▶ Assignment
The required output is all lines below that contain the word "moved".

▶ Data shown
====

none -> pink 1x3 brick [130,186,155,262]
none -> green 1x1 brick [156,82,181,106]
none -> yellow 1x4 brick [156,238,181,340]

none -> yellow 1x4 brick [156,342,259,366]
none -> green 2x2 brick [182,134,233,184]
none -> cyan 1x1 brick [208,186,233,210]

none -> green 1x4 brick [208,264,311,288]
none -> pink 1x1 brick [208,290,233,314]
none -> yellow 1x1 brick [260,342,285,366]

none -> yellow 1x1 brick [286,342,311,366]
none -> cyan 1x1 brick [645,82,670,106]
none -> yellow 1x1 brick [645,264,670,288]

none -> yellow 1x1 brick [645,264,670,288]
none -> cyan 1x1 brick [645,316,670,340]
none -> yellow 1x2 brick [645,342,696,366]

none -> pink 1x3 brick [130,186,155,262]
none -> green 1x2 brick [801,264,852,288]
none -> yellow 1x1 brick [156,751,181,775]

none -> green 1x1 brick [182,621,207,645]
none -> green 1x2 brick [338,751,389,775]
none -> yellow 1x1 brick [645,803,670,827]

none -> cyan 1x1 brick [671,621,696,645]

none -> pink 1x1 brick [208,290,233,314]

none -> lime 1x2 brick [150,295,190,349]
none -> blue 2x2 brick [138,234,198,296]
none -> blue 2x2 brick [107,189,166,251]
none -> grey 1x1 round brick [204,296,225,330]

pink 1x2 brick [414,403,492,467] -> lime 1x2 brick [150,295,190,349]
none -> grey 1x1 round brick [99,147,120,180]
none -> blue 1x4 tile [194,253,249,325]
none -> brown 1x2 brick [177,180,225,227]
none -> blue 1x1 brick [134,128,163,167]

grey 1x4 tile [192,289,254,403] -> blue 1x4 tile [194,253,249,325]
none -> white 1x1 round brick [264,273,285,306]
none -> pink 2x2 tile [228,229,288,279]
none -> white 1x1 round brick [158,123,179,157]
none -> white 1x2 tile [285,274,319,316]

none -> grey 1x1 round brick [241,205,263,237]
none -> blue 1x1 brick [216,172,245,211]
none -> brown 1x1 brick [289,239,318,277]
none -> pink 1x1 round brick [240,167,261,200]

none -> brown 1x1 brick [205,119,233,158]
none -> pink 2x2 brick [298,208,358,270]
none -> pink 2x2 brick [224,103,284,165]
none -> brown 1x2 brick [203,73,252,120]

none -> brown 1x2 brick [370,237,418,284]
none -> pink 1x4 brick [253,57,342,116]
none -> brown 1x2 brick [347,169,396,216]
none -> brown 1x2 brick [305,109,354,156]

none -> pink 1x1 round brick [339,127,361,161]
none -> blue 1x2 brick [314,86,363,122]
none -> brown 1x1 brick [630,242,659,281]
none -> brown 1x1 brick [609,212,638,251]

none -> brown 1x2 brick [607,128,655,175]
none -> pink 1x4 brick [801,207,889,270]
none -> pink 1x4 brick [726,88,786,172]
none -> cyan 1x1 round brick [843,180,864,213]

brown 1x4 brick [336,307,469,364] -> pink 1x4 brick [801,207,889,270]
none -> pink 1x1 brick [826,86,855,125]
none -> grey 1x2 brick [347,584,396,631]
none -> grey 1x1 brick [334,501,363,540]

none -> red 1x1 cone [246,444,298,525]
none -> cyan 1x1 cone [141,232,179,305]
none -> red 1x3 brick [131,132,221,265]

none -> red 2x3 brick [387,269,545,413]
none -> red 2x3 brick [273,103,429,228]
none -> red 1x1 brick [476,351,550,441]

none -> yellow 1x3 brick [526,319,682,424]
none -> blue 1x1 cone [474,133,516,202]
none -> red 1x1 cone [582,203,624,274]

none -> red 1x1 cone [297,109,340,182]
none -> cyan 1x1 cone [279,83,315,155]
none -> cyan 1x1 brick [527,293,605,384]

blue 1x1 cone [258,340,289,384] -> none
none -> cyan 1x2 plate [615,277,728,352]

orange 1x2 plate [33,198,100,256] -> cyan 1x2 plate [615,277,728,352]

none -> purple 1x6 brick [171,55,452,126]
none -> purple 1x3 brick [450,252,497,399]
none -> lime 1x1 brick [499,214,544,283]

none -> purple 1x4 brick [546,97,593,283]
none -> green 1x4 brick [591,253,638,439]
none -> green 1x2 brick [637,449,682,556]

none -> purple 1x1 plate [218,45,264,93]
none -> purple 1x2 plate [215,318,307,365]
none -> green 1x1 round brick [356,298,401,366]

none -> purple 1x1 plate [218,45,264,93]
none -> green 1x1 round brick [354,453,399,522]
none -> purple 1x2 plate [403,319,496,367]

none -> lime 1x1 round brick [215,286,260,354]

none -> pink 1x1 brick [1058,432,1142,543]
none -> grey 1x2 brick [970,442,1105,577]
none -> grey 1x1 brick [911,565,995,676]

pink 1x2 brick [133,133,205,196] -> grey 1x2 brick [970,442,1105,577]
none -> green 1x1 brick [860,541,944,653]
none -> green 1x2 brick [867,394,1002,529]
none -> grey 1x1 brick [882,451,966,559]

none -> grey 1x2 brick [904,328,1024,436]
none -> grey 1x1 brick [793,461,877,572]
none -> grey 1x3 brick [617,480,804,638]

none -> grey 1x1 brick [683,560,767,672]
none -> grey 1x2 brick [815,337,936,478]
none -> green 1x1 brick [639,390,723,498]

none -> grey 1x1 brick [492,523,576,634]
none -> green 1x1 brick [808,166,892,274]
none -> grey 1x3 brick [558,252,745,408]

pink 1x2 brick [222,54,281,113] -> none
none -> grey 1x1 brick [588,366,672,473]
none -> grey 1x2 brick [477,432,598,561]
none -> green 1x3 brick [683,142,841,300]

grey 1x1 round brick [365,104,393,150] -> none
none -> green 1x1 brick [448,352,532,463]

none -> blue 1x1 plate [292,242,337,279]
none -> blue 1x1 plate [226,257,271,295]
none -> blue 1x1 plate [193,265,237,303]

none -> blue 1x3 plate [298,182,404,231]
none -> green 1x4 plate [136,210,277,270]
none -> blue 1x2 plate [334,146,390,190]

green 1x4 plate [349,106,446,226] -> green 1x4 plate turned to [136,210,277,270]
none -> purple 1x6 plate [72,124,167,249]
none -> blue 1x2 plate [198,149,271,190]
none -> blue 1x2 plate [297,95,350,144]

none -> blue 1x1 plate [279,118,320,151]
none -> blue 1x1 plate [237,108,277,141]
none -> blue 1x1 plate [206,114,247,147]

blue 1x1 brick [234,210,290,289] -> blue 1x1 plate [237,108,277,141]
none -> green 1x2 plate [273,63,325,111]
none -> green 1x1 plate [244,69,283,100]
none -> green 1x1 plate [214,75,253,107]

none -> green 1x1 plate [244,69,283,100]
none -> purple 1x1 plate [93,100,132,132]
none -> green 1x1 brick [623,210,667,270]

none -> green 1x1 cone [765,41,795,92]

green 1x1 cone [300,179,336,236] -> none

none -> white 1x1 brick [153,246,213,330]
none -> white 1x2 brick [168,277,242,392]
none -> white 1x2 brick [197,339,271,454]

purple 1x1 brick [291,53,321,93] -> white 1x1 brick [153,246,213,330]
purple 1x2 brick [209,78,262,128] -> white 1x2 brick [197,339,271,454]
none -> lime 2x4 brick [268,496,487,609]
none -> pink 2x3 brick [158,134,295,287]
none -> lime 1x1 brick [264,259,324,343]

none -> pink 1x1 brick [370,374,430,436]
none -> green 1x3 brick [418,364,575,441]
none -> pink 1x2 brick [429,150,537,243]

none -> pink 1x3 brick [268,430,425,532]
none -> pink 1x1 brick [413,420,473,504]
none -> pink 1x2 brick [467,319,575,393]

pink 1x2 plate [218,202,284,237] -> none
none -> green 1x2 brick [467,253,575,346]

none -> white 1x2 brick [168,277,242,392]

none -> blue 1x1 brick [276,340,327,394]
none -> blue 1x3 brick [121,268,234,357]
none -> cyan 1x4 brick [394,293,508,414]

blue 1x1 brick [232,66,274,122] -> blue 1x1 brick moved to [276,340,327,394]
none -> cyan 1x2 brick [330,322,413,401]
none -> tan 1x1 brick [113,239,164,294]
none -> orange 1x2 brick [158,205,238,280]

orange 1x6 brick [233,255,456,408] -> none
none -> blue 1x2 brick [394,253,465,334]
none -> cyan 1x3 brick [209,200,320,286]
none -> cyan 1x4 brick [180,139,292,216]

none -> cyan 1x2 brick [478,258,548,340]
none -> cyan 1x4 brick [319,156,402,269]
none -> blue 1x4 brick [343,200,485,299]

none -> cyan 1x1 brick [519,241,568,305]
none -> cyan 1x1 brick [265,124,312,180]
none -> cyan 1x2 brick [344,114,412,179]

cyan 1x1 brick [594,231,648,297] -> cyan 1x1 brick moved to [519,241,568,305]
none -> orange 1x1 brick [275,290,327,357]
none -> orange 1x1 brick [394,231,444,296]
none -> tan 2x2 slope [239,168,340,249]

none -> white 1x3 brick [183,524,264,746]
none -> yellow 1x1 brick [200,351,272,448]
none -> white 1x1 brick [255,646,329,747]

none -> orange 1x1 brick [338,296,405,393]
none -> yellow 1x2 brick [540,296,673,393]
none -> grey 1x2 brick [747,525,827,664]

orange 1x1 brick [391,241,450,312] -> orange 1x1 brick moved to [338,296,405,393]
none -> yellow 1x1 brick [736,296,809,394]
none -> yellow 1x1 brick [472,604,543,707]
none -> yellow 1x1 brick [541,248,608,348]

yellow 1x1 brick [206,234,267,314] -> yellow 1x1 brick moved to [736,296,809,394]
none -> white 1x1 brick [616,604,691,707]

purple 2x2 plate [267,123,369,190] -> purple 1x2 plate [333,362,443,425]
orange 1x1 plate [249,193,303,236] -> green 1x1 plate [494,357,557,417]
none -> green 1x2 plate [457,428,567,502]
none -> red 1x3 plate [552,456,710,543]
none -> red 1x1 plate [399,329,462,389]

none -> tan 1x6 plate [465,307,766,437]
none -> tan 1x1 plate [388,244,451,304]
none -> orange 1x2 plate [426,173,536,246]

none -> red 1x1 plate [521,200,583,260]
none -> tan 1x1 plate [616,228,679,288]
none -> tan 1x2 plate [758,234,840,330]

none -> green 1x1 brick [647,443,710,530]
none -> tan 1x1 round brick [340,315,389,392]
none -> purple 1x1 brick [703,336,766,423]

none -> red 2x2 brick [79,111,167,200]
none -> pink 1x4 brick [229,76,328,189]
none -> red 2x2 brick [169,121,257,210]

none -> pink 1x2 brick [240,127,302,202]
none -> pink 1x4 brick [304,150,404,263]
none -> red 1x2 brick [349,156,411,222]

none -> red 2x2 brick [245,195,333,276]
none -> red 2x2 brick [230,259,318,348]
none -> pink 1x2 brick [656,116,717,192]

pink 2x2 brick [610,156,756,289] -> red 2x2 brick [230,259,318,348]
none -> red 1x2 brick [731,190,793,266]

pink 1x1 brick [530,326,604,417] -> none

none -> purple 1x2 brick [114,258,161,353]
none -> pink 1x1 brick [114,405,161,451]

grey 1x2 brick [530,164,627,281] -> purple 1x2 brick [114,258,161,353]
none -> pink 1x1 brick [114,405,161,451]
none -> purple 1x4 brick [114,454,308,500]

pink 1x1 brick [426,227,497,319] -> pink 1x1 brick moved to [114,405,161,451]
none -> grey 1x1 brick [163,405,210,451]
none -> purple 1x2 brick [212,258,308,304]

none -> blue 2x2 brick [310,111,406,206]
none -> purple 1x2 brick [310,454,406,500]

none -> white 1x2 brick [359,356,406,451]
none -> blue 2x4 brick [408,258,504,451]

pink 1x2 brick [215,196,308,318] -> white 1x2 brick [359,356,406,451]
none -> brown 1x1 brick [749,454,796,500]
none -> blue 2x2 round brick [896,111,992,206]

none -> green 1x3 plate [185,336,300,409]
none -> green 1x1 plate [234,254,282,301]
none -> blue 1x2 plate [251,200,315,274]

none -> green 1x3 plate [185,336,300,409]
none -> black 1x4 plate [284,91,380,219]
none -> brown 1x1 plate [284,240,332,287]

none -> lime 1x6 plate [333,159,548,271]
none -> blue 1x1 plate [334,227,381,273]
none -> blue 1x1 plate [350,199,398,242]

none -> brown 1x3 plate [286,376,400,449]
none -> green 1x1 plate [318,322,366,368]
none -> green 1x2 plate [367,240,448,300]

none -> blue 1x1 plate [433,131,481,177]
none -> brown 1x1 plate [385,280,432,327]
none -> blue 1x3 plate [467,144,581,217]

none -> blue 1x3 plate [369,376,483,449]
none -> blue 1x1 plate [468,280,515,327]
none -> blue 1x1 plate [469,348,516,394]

====

▶ Written response
blue 1x1 brick [232,66,274,122] -> blue 1x1 brick moved to [276,340,327,394]
cyan 1x1 brick [594,231,648,297] -> cyan 1x1 brick moved to [519,241,568,305]
orange 1x1 brick [391,241,450,312] -> orange 1x1 brick moved to [338,296,405,393]
yellow 1x1 brick [206,234,267,314] -> yellow 1x1 brick moved to [736,296,809,394]
pink 1x1 brick [426,227,497,319] -> pink 1x1 brick moved to [114,405,161,451]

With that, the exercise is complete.